• **Written exercise**: Copy every line of the items below without any change, and leave the pictures out of your copy.

━━━ Exercise data ━━━

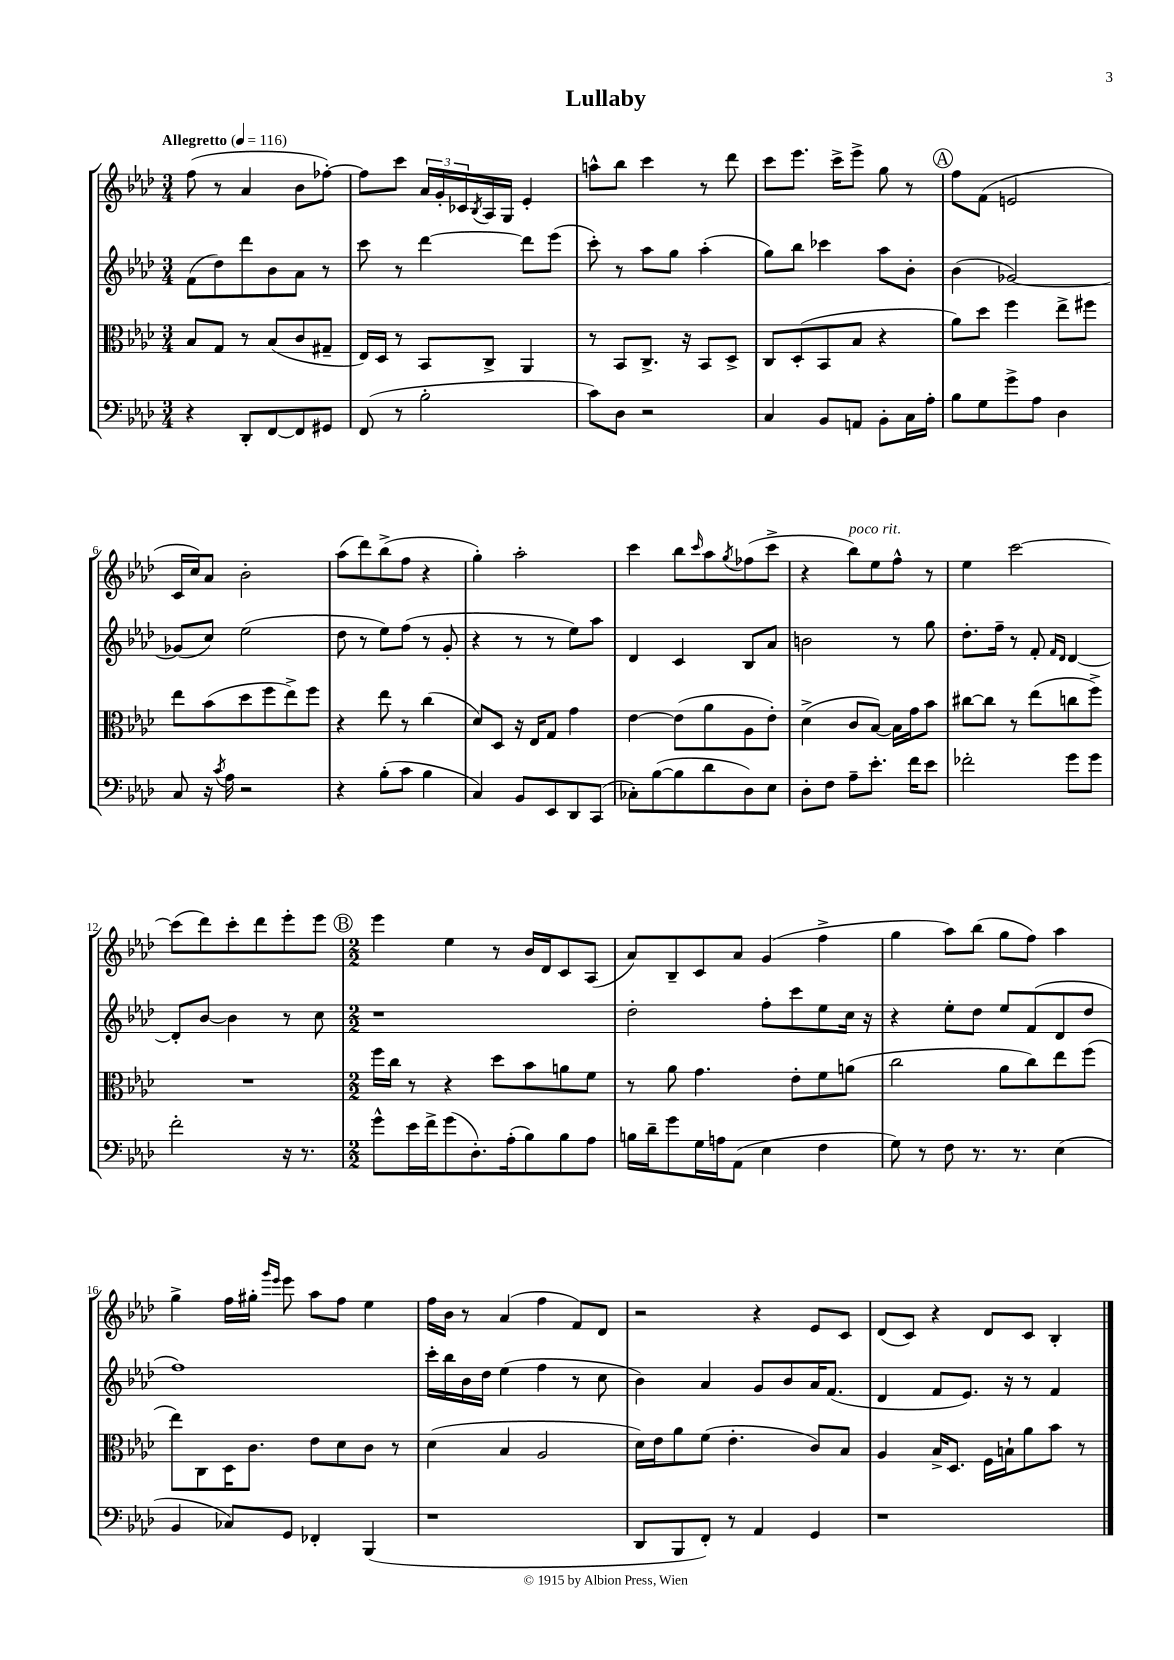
\header { title = "Lullaby" }
<<
\new StaffGroup <<
\new Staff = "s0" {
    \clef treble \key aes \major \numericTimeSignature \time 3/4 \tempo "Allegretto" 4 = 116
    f''8( r8 aes'4 bes'8 fes''8~-.) |
    fes''8 c'''8 \tuplet 3/2 { aes'16 g'16-. ces'16 } \acciaccatura { bes8 } aes16 g16 ees'4-. |
    a''8-^ bes''8 c'''4 r8 des'''8 |
    c'''8 ees'''8. c'''16-> ees'''8-> g''8 r8 |
    \mark \markup { \circle "A" } f''8 f'8( e'2 |
    c'16 c''16) aes'8 bes'2-. |
    aes''8( des'''8) bes''8->( f''8 r4 |
    g''4-.) aes''2-. |
    c'''4 bes''8 \grace { c'''16 } aes''8 \acciaccatura { g''8 } fes''8( c'''8-> |
    r4 bes''8^\markup { \italic "poco rit." }) ees''8 f''8-^ r8 |
    ees''4 c'''2~ |
    c'''8( des'''8) c'''8-. des'''8 ees'''8-. ees'''8 |
    \mark \markup { \circle "B" } \numericTimeSignature \time 2/2 ees'''4 ees''4 r8 bes'16 des'16 c'8 aes8( |
    aes'8) bes8-- c'8 aes'8 g'4( f''4-> |
    g''4 aes''8) bes''8( g''8 f''8) aes''4 |
    g''4-> f''16 gis''16-. \grace { g'''16 ees'''16 } ees'''8 aes''8 f''8 ees''4 |
    f''16 bes'16 r8 aes'4( f''4 f'8) des'8 |
    r2 r4 ees'8 c'8 |
    des'8( c'8) r4 des'8 c'8 bes4-. \bar "|." |
}
\new Staff = "s1" {
    \clef treble \key aes \major \numericTimeSignature \time 3/4
    f'8( des''8) des'''8 bes'8 aes'8 r8 |
    c'''8 r8 des'''4~ des'''8 ees'''8( |
    c'''8-.) r8 aes''8 g''8 aes''4-.( |
    g''8) bes''8 ces'''4 aes''8 bes'8-. |
    \mark \markup { \circle "A" } bes'4( ges'2~) |
    ges'8( c''8) ees''2( |
    des''8 r8 ees''8) f''8( r8 g'8-. |
    r4 r8 r8 ees''8) aes''8 |
    des'4 c'4 bes8 aes'8 |
    b'2 r8 g''8 |
    des''8.-. f''16-- r8 f'8-. \grace { f'16 des'16 } des'4~ |
    des'8-. bes'8~ bes'4 r8 c''8 |
    \mark \markup { \circle "B" } \numericTimeSignature \time 2/2 r1 |
    des''2-. f''8-. c'''8 ees''8 c''16 r16 |
    r4 ees''8-. des''8 ees''8 f'8( des'8 des''8 |
    f''1) |
    c'''16-. bes''16 bes'16 des''16 ees''4( f''4 r8 c''8 |
    bes'4) aes'4 g'8 bes'8 aes'16 f'8.( |
    des'4 f'8 ees'8.) r16 r8 f'4 \bar "|." |
}
\new Staff = "s2" {
    \clef alto \key aes \major \numericTimeSignature \time 3/4
    bes8 g8 r8 bes8( c'8 gis8-- |
    ees16) des16 r8 bes,8 c8-> aes,4 |
    r8 bes,8 c8.-> r16 bes,8 des8-> |
    c8 des8-.( bes,8 bes8 r4 |
    \mark \markup { \circle "A" } aes'8) des''8 f''4 ees''8-> fis''8 |
    ees''8 bes'8( des''8 f''8 ees''8->) f''8 |
    r4 ees''8 r8 c''4( |
    des'8) des8 r16 ees16 g8 g'4 |
    ees'4~ ees'8( aes'8 aes8 ees'8-.) |
    des'4->( c'8 bes8~) bes16 g'16 bes'8 |
    cis''8~ cis''8 r8 ees''8( c''8 f''8->) |
    R2. |
    \mark \markup { \circle "B" } \numericTimeSignature \time 2/2 f''16 c''16 r8 r4 des''8 bes'8 a'8 f'8 |
    r8 aes'8 g'4. ees'8-. f'8 a'8( |
    c''2 aes'8 c''8) ees''8 f''8( |
    ees''8) c8 des16 c'8. ees'8 des'8 c'8 r8 |
    des'4( bes4 aes2 |
    des'16) ees'16 aes'8 f'8( ees'4.-. c'8) bes8 |
    aes4 bes16-> des8. f16 b16-! aes'8 bes'8 r8 \bar "|." |
}
\new Staff = "s3" {
    \clef bass \key aes \major \numericTimeSignature \time 3/4
    r4 des,8-. f,8~ f,8 gis,8 |
    f,8( r8 bes2-. |
    c'8) des8 r2 |
    c4 bes,8 a,8 bes,8-. c16 aes16-. |
    \mark \markup { \circle "A" } bes8 g8 g'8-> aes8 des4 |
    c8 r16 \acciaccatura { c'8 } aes16 r2 |
    r4 bes8-.( c'8 bes4 |
    c4) bes,8 ees,8 des,8 c,8( |
    ces8-.) bes8~( bes8 des'8 des8) ees8 |
    des8-. f8 aes8-- ees'8.-. f'16 ees'8 |
    fes'2-. g'8 g'8 |
    f'2-. r16 r8. |
    \mark \markup { \circle "B" } \numericTimeSignature \time 2/2 g'8-^ ees'16 f'16-> g'8( des8.-.) aes16-.( bes8) bes8 aes8 |
    b16 des'16-- g'8 g16 a16 aes,8( ees4 f4 |
    g8) r8 f8 r8. r8. ees4( |
    bes,4 ces8) g,8 fes,4-. bes,,4( |
    r1 |
    des,8 bes,,8 f,8-.) r8 aes,4 g,4 |
    r1 \bar "|." |
}
>>
>>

━━━

• **Response**:
\header { title = "Lullaby" }
<<
\new StaffGroup <<
\new Staff = "s0" {
    \clef treble \key aes \major \numericTimeSignature \time 3/4 \tempo "Allegretto" 4 = 116
    f''8( r8 aes'4 bes'8 fes''8~-.) |
    fes''8 c'''8 \tuplet 3/2 { aes'16 g'16-. ces'16 } \acciaccatura { bes8 } aes16 g16 ees'4-. |
    a''8-^ bes''8 c'''4 r8 des'''8 |
    c'''8 ees'''8. c'''16-> ees'''8-> g''8 r8 |
    \mark \markup { \circle "A" } f''8 f'8( e'2 |
    c'16 c''16) aes'8 bes'2-. |
    aes''8( des'''8) bes''8->( f''8 r4 |
    g''4-.) aes''2-. |
    c'''4 bes''8 \grace { c'''16 } aes''8 \acciaccatura { g''8 } fes''8( c'''8-> |
    r4 bes''8^\markup { \italic "poco rit." }) ees''8 f''8-^ r8 |
    ees''4 c'''2~ |
    c'''8( des'''8) c'''8-. des'''8 ees'''8-. ees'''8 |
    \mark \markup { \circle "B" } \numericTimeSignature \time 2/2 ees'''4 ees''4 r8 bes'16 des'16 c'8 aes8( |
    aes'8) bes8-- c'8 aes'8 g'4( f''4-> |
    g''4 aes''8) bes''8( g''8 f''8) aes''4 |
    g''4-> f''16 gis''16-. \grace { g'''16 ees'''16 } ees'''8 aes''8 f''8 ees''4 |
    f''16 bes'16 r8 aes'4( f''4 f'8) des'8 |
    r2 r4 ees'8 c'8 |
    des'8( c'8) r4 des'8 c'8 bes4-. \bar "|." |
}
\new Staff = "s1" {
    \clef treble \key aes \major \numericTimeSignature \time 3/4
    f'8( des''8) des'''8 bes'8 aes'8 r8 |
    c'''8 r8 des'''4~ des'''8 ees'''8( |
    c'''8-.) r8 aes''8 g''8 aes''4-.( |
    g''8) bes''8 ces'''4 aes''8 bes'8-. |
    \mark \markup { \circle "A" } bes'4( ges'2~) |
    ges'8( c''8) ees''2( |
    des''8 r8 ees''8) f''8( r8 g'8-. |
    r4 r8 r8 ees''8) aes''8 |
    des'4 c'4 bes8 aes'8 |
    b'2 r8 g''8 |
    des''8.-. f''16-- r8 f'8-. \grace { f'16 des'16 } des'4~ |
    des'8-. bes'8~ bes'4 r8 c''8 |
    \mark \markup { \circle "B" } \numericTimeSignature \time 2/2 r1 |
    des''2-. f''8-. c'''8 ees''8 c''16 r16 |
    r4 ees''8-. des''8 ees''8 f'8( des'8 des''8 |
    f''1) |
    c'''16-. bes''16 bes'16 des''16 ees''4( f''4 r8 c''8 |
    bes'4) aes'4 g'8 bes'8 aes'16 f'8.( |
    des'4 f'8 ees'8.) r16 r8 f'4 \bar "|." |
}
\new Staff = "s2" {
    \clef alto \key aes \major \numericTimeSignature \time 3/4
    bes8 g8 r8 bes8( c'8 gis8-- |
    ees16) des16 r8 bes,8 c8-> aes,4 |
    r8 bes,8 c8.-> r16 bes,8 des8-> |
    c8 des8-.( bes,8 bes8 r4 |
    \mark \markup { \circle "A" } aes'8) des''8 f''4 ees''8-> fis''8 |
    ees''8 bes'8( des''8 f''8 ees''8->) f''8 |
    r4 ees''8 r8 c''4( |
    des'8) des8 r16 ees16 g8 g'4 |
    ees'4~ ees'8( aes'8 aes8 ees'8-.) |
    des'4->( c'8 bes8~) bes16 g'16 bes'8 |
    cis''8~ cis''8 r8 ees''8( c''8 f''8->) |
    R2. |
    \mark \markup { \circle "B" } \numericTimeSignature \time 2/2 f''16 c''16 r8 r4 des''8 bes'8 a'8 f'8 |
    r8 aes'8 g'4. ees'8-. f'8 a'8( |
    c''2 aes'8 c''8) ees''8 f''8( |
    ees''8) c8 des16 c'8. ees'8 des'8 c'8 r8 |
    des'4( bes4 aes2 |
    des'16) ees'16 aes'8 f'8( ees'4.-. c'8) bes8 |
    aes4 bes16-> des8. f16 b16-! aes'8 bes'8 r8 \bar "|." |
}
\new Staff = "s3" {
    \clef bass \key aes \major \numericTimeSignature \time 3/4
    r4 des,8-. f,8~ f,8 gis,8 |
    f,8( r8 bes2-. |
    c'8) des8 r2 |
    c4 bes,8 a,8 bes,8-. c16 aes16-. |
    \mark \markup { \circle "A" } bes8 g8 g'8-> aes8 des4 |
    c8 r16 \acciaccatura { c'8 } aes16 r2 |
    r4 bes8-.( c'8 bes4 |
    c4) bes,8 ees,8 des,8 c,8( |
    ces8-.) bes8~( bes8 des'8 des8) ees8 |
    des8-. f8 aes8-- ees'8.-. f'16 ees'8 |
    fes'2-. g'8 g'8 |
    f'2-. r16 r8. |
    \mark \markup { \circle "B" } \numericTimeSignature \time 2/2 g'8-^ ees'16 f'16-> g'8( des8.-.) aes16-.( bes8) bes8 aes8 |
    b16 des'16-- g'8 g16 a16 aes,8( ees4 f4 |
    g8) r8 f8 r8. r8. ees4( |
    bes,4 ces8) g,8 fes,4-. bes,,4( |
    r1 |
    des,8 bes,,8 f,8-.) r8 aes,4 g,4 |
    r1 \bar "|." |
}
>>
>>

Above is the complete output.